Object state comparisons
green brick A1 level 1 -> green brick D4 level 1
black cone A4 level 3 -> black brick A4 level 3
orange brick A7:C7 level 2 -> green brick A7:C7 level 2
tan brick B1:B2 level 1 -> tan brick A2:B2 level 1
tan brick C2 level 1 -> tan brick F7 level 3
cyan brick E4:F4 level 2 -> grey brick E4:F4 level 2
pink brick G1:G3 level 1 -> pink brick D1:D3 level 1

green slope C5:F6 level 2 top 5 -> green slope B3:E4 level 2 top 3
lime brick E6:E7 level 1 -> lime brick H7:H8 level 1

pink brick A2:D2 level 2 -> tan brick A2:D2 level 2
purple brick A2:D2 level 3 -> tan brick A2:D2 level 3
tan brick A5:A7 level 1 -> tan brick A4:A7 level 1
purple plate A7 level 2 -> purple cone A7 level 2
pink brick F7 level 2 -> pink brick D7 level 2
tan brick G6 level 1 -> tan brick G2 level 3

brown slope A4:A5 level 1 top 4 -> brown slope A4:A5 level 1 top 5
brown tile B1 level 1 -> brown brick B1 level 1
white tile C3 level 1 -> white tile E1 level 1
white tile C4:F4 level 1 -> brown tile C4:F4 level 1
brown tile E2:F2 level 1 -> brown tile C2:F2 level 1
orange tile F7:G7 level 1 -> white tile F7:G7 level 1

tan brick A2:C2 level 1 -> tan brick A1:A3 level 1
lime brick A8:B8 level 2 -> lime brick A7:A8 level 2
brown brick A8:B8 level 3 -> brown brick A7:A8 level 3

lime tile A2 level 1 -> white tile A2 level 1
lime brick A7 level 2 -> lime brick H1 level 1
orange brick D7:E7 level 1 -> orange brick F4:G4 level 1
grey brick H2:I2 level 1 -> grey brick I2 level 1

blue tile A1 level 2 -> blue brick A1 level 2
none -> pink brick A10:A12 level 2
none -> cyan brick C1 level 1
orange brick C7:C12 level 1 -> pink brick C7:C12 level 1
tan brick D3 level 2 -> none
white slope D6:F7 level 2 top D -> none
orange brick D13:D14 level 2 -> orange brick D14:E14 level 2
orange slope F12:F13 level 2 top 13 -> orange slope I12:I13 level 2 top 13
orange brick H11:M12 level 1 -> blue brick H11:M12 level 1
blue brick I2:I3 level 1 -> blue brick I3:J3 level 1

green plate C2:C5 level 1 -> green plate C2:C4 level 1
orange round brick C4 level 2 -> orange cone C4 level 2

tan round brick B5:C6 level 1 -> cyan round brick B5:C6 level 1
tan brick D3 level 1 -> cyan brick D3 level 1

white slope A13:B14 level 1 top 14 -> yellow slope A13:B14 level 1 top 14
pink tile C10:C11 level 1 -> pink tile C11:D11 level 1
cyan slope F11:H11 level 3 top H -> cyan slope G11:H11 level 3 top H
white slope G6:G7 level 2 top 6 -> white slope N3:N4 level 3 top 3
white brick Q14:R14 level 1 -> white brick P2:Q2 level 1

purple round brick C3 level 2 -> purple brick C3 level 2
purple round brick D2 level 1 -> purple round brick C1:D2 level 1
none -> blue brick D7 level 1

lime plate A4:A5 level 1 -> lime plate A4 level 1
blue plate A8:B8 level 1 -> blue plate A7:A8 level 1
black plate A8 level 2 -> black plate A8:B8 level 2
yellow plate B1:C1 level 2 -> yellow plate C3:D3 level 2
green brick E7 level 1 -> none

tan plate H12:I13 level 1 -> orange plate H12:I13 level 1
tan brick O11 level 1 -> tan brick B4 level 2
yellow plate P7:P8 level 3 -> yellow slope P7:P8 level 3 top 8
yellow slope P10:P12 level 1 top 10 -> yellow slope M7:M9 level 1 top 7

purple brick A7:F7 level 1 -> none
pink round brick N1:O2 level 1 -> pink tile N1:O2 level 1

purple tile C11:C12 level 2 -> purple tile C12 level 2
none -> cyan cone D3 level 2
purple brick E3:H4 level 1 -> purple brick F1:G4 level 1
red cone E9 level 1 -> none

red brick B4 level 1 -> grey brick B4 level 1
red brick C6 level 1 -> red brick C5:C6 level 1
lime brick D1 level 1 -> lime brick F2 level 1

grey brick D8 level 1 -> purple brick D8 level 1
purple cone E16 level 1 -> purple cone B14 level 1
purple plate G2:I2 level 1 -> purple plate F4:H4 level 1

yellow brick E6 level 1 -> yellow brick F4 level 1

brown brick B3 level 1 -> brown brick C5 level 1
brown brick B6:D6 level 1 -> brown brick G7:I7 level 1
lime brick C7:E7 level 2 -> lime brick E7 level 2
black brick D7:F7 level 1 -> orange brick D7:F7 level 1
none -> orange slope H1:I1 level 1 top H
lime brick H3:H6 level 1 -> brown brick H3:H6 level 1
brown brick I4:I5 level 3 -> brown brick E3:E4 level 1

■ HOW TO COMPLETE THIS TASK: A copy of each line in the data above that holds the string "lime" is needed.

■ FINISHED TASK:
lime brick E6:E7 level 1 -> lime brick H7:H8 level 1
lime brick A8:B8 level 2 -> lime brick A7:A8 level 2
lime tile A2 level 1 -> white tile A2 level 1
lime brick A7 level 2 -> lime brick H1 level 1
lime plate A4:A5 level 1 -> lime plate A4 level 1
lime brick D1 level 1 -> lime brick F2 level 1
lime brick C7:E7 level 2 -> lime brick E7 level 2
lime brick H3:H6 level 1 -> brown brick H3:H6 level 1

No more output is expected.